*** Block opens ***

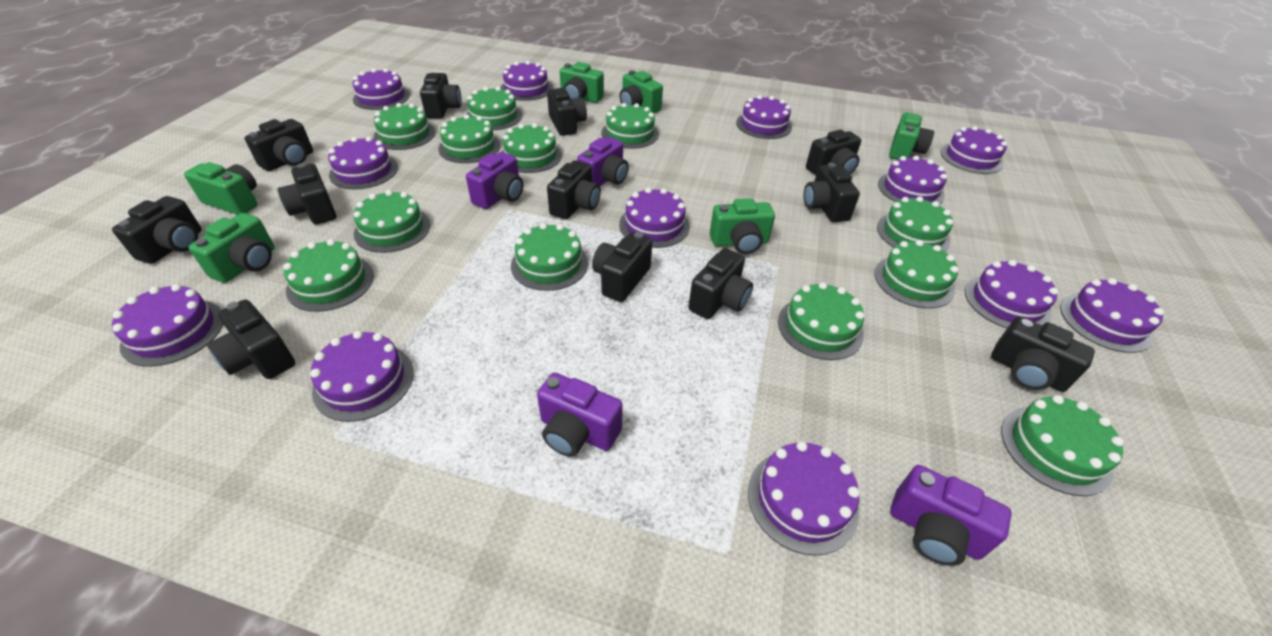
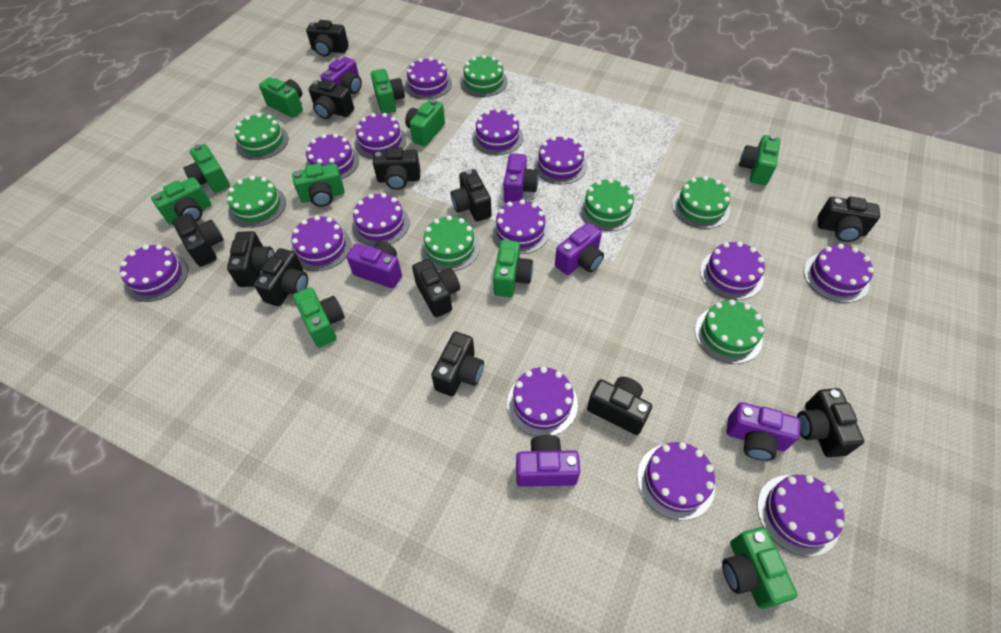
green cake: 12 -> 7
green camera: 6 -> 10
purple cake: 12 -> 14
purple camera: 4 -> 6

*** Block closes ***

- About this exercise: Starting at the line that contains "green camera: 6 -> 10", write out every line through the last one in the data above, exactly as it stands.

- Response to this task:
green camera: 6 -> 10
purple cake: 12 -> 14
purple camera: 4 -> 6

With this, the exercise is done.